[Start of section]
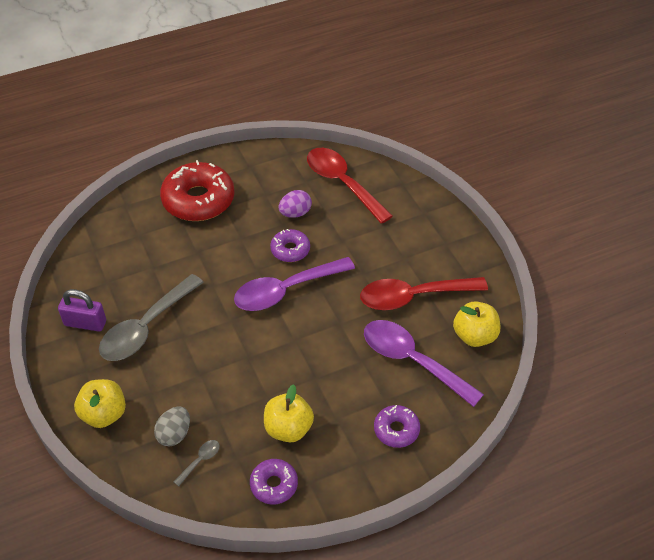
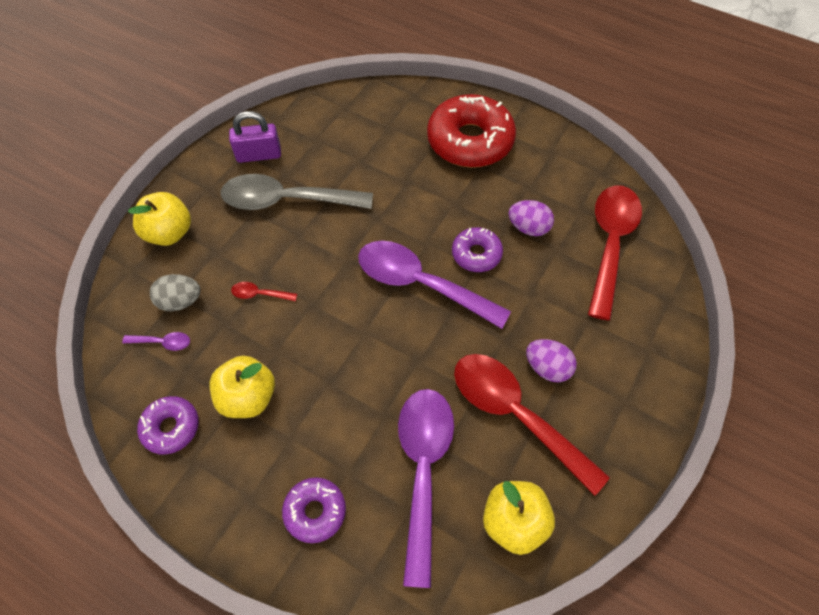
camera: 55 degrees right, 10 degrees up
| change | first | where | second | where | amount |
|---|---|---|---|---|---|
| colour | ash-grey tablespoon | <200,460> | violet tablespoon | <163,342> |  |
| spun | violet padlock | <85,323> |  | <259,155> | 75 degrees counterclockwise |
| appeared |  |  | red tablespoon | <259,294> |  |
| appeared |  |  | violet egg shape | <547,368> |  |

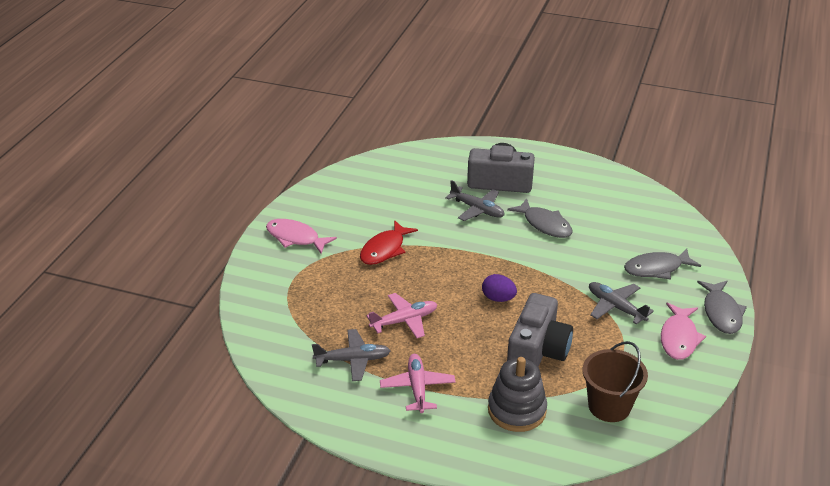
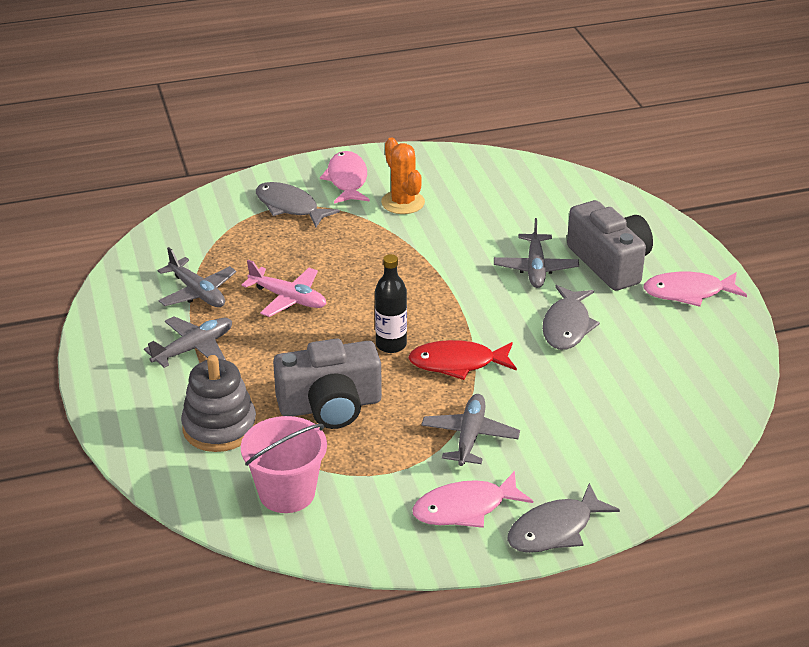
camera: 55 degrees right, 0 degrees up
| change | first | where | second | where | amount |
|---|---|---|---|---|---|
| colour | rose-pink toy plane | <417,388> | ash-grey toy plane | <194,348> |  |
| colour | russet bucket | <609,406> | rose-pink bucket | <287,493> |  |
| relocated | ash-grey fish figure | <656,268> |  | <290,207> |  |
| exchanged | violet egg shape | <498,298> | ebony bottle | <391,345> |  |
| appeared |  |  | bright orange prickly plant | <403,202> |  |
| relocated | red fish figure | <384,249> |  | <457,363> |  |
| appeared |  |  | rose-pink fish figure | <688,293> |  |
[End of section]
● **Problem statement**: The word "fish" may turn up on some lines of these records; say how many, with no other words.

● **Answer for this exercise**: 3